RECORDS FOR PROCESSING START

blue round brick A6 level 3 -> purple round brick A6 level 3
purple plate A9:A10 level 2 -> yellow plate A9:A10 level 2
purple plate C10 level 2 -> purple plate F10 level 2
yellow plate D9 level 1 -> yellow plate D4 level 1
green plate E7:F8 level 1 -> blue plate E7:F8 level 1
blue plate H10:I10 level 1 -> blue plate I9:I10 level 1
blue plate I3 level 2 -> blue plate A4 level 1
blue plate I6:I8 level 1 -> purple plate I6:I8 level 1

RECORDS FOR PROCESSING END
RECORDS FOR PROCESSING START

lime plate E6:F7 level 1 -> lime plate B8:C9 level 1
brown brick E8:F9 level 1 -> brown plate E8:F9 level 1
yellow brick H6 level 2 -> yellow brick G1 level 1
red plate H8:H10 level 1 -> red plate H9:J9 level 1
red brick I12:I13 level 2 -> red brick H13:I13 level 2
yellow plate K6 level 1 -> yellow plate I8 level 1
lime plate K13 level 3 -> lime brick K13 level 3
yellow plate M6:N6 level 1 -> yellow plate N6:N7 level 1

RECORDS FOR PROCESSING END

= ABOUT THIS EXERCISE =
Extract from the records above the lines from the one containing "yellow plate D9" to the one containing "blue plate I6:I8", both lines included, exactly as they appear and with nothing else.

= TASK RESPONSE =
yellow plate D9 level 1 -> yellow plate D4 level 1
green plate E7:F8 level 1 -> blue plate E7:F8 level 1
blue plate H10:I10 level 1 -> blue plate I9:I10 level 1
blue plate I3 level 2 -> blue plate A4 level 1
blue plate I6:I8 level 1 -> purple plate I6:I8 level 1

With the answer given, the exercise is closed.